[Opening Entries supplied section]
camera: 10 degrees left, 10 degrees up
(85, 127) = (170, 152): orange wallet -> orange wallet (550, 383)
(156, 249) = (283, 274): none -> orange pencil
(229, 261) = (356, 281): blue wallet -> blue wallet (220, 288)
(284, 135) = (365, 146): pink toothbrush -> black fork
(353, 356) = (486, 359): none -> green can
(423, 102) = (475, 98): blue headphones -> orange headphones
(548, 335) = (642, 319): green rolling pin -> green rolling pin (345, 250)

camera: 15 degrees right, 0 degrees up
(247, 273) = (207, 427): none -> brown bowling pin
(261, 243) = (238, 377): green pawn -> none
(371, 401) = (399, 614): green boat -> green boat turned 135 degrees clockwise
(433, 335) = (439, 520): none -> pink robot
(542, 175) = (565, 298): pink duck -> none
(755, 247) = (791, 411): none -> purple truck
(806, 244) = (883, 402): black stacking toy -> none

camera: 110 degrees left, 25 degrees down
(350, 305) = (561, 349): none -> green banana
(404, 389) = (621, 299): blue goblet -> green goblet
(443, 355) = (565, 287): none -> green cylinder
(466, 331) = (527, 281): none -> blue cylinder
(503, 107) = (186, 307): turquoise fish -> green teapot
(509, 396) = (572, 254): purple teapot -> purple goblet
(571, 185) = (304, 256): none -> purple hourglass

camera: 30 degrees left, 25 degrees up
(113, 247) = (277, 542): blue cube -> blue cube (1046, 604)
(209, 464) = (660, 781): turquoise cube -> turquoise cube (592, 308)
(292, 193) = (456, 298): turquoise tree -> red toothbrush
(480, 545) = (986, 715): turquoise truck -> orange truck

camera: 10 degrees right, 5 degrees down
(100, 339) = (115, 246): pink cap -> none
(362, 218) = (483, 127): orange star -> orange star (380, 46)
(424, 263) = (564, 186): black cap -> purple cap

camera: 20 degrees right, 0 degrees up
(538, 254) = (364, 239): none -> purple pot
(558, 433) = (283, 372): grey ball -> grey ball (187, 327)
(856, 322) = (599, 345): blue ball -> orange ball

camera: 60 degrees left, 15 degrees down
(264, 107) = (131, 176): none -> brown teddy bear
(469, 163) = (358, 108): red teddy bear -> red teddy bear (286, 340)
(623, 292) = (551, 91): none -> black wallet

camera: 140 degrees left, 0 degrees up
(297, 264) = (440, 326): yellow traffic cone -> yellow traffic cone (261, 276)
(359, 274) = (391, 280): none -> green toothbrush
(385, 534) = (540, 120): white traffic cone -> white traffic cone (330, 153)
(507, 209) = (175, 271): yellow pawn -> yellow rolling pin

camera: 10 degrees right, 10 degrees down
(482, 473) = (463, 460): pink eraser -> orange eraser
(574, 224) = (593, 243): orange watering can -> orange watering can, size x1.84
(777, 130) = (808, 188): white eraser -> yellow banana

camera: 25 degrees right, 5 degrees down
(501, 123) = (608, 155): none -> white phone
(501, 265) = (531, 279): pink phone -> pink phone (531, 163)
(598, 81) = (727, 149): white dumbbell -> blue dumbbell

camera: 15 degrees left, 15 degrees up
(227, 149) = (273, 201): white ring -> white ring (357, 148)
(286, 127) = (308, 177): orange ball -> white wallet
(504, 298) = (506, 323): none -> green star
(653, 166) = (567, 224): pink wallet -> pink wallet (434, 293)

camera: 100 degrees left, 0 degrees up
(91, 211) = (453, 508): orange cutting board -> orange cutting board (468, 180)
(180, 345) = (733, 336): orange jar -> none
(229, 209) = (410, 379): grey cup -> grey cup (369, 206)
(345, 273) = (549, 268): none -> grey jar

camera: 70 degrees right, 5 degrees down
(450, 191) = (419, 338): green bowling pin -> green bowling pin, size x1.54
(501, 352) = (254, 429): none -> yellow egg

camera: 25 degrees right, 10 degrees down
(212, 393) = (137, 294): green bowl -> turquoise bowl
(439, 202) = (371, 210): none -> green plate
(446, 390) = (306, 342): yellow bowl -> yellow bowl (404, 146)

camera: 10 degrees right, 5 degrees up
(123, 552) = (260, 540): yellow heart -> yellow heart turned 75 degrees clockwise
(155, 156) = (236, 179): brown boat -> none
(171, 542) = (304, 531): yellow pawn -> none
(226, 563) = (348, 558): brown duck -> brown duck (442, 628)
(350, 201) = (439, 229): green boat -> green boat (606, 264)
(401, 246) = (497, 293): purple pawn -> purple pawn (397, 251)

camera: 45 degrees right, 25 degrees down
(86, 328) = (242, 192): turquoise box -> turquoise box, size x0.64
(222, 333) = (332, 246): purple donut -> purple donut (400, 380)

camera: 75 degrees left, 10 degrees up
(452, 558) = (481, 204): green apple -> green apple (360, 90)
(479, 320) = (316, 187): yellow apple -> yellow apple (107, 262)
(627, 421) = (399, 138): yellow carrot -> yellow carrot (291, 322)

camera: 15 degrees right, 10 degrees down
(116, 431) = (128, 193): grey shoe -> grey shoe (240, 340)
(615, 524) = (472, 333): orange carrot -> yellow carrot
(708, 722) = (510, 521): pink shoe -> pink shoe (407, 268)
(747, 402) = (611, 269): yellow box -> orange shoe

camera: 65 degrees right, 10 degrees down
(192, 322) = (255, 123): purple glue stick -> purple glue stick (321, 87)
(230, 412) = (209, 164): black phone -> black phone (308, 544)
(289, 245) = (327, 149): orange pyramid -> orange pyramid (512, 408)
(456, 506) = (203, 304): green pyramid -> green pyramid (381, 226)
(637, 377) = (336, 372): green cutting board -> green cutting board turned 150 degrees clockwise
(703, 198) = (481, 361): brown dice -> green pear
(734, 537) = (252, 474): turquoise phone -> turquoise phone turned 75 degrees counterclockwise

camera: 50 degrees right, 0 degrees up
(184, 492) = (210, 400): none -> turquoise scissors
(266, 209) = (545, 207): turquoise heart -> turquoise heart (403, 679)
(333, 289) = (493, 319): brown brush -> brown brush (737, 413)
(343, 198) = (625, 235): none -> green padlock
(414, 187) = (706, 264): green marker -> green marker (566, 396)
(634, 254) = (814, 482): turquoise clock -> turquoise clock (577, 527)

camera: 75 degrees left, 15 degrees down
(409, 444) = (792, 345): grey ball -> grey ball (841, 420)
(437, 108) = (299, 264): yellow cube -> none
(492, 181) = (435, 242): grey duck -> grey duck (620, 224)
[Closing Entries supplied section]
Exercise prompt ▸ Tell how many lines in the material contain the string "truck". Nothing but the number is needed.

Task answer ▸ 2